(Data excerpts)

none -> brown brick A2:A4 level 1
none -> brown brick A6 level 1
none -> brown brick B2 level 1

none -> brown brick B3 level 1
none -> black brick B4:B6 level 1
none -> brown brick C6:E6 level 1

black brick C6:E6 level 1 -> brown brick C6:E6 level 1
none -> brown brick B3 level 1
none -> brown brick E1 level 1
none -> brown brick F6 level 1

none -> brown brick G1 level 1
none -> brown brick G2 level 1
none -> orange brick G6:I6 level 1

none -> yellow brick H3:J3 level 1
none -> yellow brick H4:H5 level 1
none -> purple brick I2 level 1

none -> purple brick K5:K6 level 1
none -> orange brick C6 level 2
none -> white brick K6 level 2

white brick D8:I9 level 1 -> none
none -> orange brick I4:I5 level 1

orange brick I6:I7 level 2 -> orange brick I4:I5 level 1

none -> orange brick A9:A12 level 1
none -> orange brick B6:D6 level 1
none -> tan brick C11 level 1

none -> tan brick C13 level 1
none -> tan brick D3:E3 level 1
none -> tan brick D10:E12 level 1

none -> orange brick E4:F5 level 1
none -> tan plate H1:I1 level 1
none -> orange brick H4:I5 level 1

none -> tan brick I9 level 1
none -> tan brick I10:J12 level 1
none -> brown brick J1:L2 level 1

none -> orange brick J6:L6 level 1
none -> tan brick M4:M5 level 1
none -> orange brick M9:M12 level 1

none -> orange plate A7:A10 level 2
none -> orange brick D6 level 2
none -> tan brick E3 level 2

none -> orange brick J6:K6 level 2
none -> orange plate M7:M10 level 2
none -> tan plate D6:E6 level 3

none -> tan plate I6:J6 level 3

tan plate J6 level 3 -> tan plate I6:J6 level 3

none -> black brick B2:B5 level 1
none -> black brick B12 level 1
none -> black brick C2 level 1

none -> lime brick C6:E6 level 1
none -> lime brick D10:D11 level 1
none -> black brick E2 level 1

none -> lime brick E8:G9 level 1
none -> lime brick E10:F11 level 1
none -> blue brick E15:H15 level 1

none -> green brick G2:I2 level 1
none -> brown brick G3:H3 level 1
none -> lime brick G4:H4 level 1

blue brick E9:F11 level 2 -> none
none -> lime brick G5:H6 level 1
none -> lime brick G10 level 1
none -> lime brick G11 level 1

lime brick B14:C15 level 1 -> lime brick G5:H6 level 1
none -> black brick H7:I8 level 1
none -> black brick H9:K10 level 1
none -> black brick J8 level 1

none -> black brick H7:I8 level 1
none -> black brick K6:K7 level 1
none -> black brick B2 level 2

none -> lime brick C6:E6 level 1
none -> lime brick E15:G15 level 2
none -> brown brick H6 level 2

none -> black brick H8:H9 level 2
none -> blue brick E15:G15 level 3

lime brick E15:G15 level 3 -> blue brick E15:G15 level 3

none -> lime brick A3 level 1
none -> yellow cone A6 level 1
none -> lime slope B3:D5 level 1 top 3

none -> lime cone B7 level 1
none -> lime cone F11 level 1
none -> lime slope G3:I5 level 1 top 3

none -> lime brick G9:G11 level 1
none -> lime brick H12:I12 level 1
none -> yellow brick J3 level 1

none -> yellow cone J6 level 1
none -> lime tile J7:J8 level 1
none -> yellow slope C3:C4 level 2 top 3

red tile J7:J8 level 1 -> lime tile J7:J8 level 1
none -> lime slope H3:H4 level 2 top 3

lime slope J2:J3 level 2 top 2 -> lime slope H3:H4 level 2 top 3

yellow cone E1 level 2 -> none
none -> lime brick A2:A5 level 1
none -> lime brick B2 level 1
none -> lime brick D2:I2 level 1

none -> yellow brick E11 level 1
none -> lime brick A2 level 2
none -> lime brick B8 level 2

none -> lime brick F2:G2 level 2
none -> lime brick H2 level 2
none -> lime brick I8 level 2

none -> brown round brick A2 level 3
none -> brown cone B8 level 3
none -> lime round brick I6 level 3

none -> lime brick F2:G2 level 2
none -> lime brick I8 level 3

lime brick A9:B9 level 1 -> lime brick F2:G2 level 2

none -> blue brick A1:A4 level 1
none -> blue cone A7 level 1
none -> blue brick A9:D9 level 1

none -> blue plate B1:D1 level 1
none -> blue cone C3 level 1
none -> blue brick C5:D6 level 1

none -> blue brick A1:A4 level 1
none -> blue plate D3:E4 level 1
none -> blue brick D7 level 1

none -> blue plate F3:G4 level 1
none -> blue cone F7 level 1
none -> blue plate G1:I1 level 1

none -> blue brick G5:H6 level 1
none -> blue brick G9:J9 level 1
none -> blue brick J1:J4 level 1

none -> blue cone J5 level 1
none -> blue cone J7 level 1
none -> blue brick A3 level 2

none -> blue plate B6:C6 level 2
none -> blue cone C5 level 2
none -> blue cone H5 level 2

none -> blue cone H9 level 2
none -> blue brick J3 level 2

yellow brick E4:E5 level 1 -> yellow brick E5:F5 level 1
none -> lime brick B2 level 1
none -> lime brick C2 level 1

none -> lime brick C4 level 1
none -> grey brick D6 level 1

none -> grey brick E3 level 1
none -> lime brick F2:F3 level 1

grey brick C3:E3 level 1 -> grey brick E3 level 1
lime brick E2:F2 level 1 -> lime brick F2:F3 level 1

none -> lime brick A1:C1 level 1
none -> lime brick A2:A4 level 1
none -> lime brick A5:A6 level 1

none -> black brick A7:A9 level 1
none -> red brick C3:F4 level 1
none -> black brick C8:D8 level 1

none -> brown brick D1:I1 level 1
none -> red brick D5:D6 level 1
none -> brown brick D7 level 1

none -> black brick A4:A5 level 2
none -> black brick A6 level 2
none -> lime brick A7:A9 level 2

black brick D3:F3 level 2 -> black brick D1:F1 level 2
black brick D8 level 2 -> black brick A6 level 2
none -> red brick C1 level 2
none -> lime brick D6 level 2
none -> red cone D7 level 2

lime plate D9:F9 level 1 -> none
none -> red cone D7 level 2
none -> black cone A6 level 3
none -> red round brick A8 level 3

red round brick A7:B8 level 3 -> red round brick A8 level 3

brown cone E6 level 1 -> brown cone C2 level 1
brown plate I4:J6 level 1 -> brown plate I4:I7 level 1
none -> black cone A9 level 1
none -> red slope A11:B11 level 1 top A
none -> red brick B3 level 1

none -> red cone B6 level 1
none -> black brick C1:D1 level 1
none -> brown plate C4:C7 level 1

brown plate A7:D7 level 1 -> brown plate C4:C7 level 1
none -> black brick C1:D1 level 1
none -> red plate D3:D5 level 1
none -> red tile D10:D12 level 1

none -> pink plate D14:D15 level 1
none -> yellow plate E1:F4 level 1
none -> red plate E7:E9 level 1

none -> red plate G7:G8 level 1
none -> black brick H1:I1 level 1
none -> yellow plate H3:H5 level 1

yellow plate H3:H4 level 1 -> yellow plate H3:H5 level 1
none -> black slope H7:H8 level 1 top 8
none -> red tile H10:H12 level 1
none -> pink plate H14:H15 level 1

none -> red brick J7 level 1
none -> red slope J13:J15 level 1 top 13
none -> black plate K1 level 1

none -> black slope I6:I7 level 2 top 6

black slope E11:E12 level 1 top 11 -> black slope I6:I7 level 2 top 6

Problem.
Would you repeat the records above without any changes?

Solved problem.
none -> brown brick A2:A4 level 1
none -> brown brick A6 level 1
none -> brown brick B2 level 1

none -> brown brick B3 level 1
none -> black brick B4:B6 level 1
none -> brown brick C6:E6 level 1

black brick C6:E6 level 1 -> brown brick C6:E6 level 1
none -> brown brick B3 level 1
none -> brown brick E1 level 1
none -> brown brick F6 level 1

none -> brown brick G1 level 1
none -> brown brick G2 level 1
none -> orange brick G6:I6 level 1

none -> yellow brick H3:J3 level 1
none -> yellow brick H4:H5 level 1
none -> purple brick I2 level 1

none -> purple brick K5:K6 level 1
none -> orange brick C6 level 2
none -> white brick K6 level 2

white brick D8:I9 level 1 -> none
none -> orange brick I4:I5 level 1

orange brick I6:I7 level 2 -> orange brick I4:I5 level 1

none -> orange brick A9:A12 level 1
none -> orange brick B6:D6 level 1
none -> tan brick C11 level 1

none -> tan brick C13 level 1
none -> tan brick D3:E3 level 1
none -> tan brick D10:E12 level 1

none -> orange brick E4:F5 level 1
none -> tan plate H1:I1 level 1
none -> orange brick H4:I5 level 1

none -> tan brick I9 level 1
none -> tan brick I10:J12 level 1
none -> brown brick J1:L2 level 1

none -> orange brick J6:L6 level 1
none -> tan brick M4:M5 level 1
none -> orange brick M9:M12 level 1

none -> orange plate A7:A10 level 2
none -> orange brick D6 level 2
none -> tan brick E3 level 2

none -> orange brick J6:K6 level 2
none -> orange plate M7:M10 level 2
none -> tan plate D6:E6 level 3

none -> tan plate I6:J6 level 3

tan plate J6 level 3 -> tan plate I6:J6 level 3

none -> black brick B2:B5 level 1
none -> black brick B12 level 1
none -> black brick C2 level 1

none -> lime brick C6:E6 level 1
none -> lime brick D10:D11 level 1
none -> black brick E2 level 1

none -> lime brick E8:G9 level 1
none -> lime brick E10:F11 level 1
none -> blue brick E15:H15 level 1

none -> green brick G2:I2 level 1
none -> brown brick G3:H3 level 1
none -> lime brick G4:H4 level 1

blue brick E9:F11 level 2 -> none
none -> lime brick G5:H6 level 1
none -> lime brick G10 level 1
none -> lime brick G11 level 1

lime brick B14:C15 level 1 -> lime brick G5:H6 level 1
none -> black brick H7:I8 level 1
none -> black brick H9:K10 level 1
none -> black brick J8 level 1

none -> black brick H7:I8 level 1
none -> black brick K6:K7 level 1
none -> black brick B2 level 2

none -> lime brick C6:E6 level 1
none -> lime brick E15:G15 level 2
none -> brown brick H6 level 2

none -> black brick H8:H9 level 2
none -> blue brick E15:G15 level 3

lime brick E15:G15 level 3 -> blue brick E15:G15 level 3

none -> lime brick A3 level 1
none -> yellow cone A6 level 1
none -> lime slope B3:D5 level 1 top 3

none -> lime cone B7 level 1
none -> lime cone F11 level 1
none -> lime slope G3:I5 level 1 top 3

none -> lime brick G9:G11 level 1
none -> lime brick H12:I12 level 1
none -> yellow brick J3 level 1

none -> yellow cone J6 level 1
none -> lime tile J7:J8 level 1
none -> yellow slope C3:C4 level 2 top 3

red tile J7:J8 level 1 -> lime tile J7:J8 level 1
none -> lime slope H3:H4 level 2 top 3

lime slope J2:J3 level 2 top 2 -> lime slope H3:H4 level 2 top 3

yellow cone E1 level 2 -> none
none -> lime brick A2:A5 level 1
none -> lime brick B2 level 1
none -> lime brick D2:I2 level 1

none -> yellow brick E11 level 1
none -> lime brick A2 level 2
none -> lime brick B8 level 2

none -> lime brick F2:G2 level 2
none -> lime brick H2 level 2
none -> lime brick I8 level 2

none -> brown round brick A2 level 3
none -> brown cone B8 level 3
none -> lime round brick I6 level 3

none -> lime brick F2:G2 level 2
none -> lime brick I8 level 3

lime brick A9:B9 level 1 -> lime brick F2:G2 level 2

none -> blue brick A1:A4 level 1
none -> blue cone A7 level 1
none -> blue brick A9:D9 level 1

none -> blue plate B1:D1 level 1
none -> blue cone C3 level 1
none -> blue brick C5:D6 level 1

none -> blue brick A1:A4 level 1
none -> blue plate D3:E4 level 1
none -> blue brick D7 level 1

none -> blue plate F3:G4 level 1
none -> blue cone F7 level 1
none -> blue plate G1:I1 level 1

none -> blue brick G5:H6 level 1
none -> blue brick G9:J9 level 1
none -> blue brick J1:J4 level 1

none -> blue cone J5 level 1
none -> blue cone J7 level 1
none -> blue brick A3 level 2

none -> blue plate B6:C6 level 2
none -> blue cone C5 level 2
none -> blue cone H5 level 2

none -> blue cone H9 level 2
none -> blue brick J3 level 2

yellow brick E4:E5 level 1 -> yellow brick E5:F5 level 1
none -> lime brick B2 level 1
none -> lime brick C2 level 1

none -> lime brick C4 level 1
none -> grey brick D6 level 1

none -> grey brick E3 level 1
none -> lime brick F2:F3 level 1

grey brick C3:E3 level 1 -> grey brick E3 level 1
lime brick E2:F2 level 1 -> lime brick F2:F3 level 1

none -> lime brick A1:C1 level 1
none -> lime brick A2:A4 level 1
none -> lime brick A5:A6 level 1

none -> black brick A7:A9 level 1
none -> red brick C3:F4 level 1
none -> black brick C8:D8 level 1

none -> brown brick D1:I1 level 1
none -> red brick D5:D6 level 1
none -> brown brick D7 level 1

none -> black brick A4:A5 level 2
none -> black brick A6 level 2
none -> lime brick A7:A9 level 2

black brick D3:F3 level 2 -> black brick D1:F1 level 2
black brick D8 level 2 -> black brick A6 level 2
none -> red brick C1 level 2
none -> lime brick D6 level 2
none -> red cone D7 level 2

lime plate D9:F9 level 1 -> none
none -> red cone D7 level 2
none -> black cone A6 level 3
none -> red round brick A8 level 3

red round brick A7:B8 level 3 -> red round brick A8 level 3

brown cone E6 level 1 -> brown cone C2 level 1
brown plate I4:J6 level 1 -> brown plate I4:I7 level 1
none -> black cone A9 level 1
none -> red slope A11:B11 level 1 top A
none -> red brick B3 level 1

none -> red cone B6 level 1
none -> black brick C1:D1 level 1
none -> brown plate C4:C7 level 1

brown plate A7:D7 level 1 -> brown plate C4:C7 level 1
none -> black brick C1:D1 level 1
none -> red plate D3:D5 level 1
none -> red tile D10:D12 level 1

none -> pink plate D14:D15 level 1
none -> yellow plate E1:F4 level 1
none -> red plate E7:E9 level 1

none -> red plate G7:G8 level 1
none -> black brick H1:I1 level 1
none -> yellow plate H3:H5 level 1

yellow plate H3:H4 level 1 -> yellow plate H3:H5 level 1
none -> black slope H7:H8 level 1 top 8
none -> red tile H10:H12 level 1
none -> pink plate H14:H15 level 1

none -> red brick J7 level 1
none -> red slope J13:J15 level 1 top 13
none -> black plate K1 level 1

none -> black slope I6:I7 level 2 top 6

black slope E11:E12 level 1 top 11 -> black slope I6:I7 level 2 top 6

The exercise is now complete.